The task: An exact copy of every entry is needed, without any of the pictures.

Records shown:
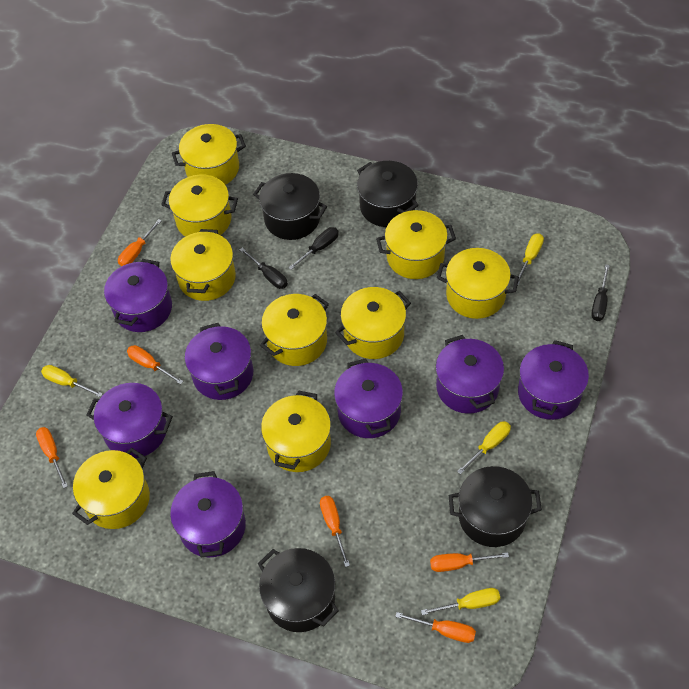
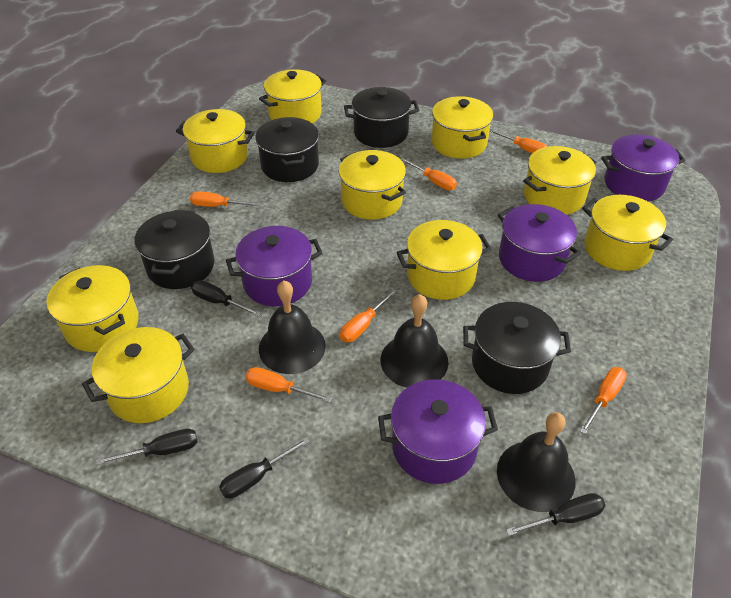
black bell: 0 -> 3
black screwdriver: 3 -> 4
purple pot: 7 -> 4
yellow screwdriver: 4 -> 0

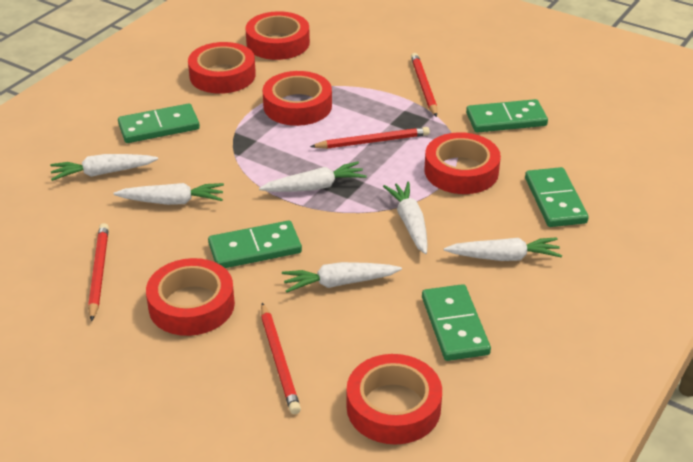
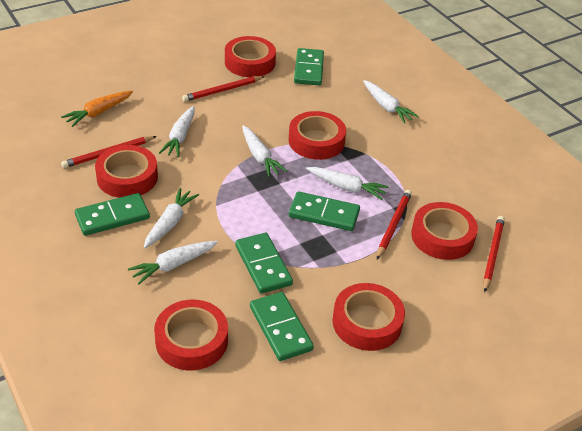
orange carrot: 0 -> 1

Solved problem:
black bell: 0 -> 3
black screwdriver: 3 -> 4
purple pot: 7 -> 4
yellow screwdriver: 4 -> 0

orange carrot: 0 -> 1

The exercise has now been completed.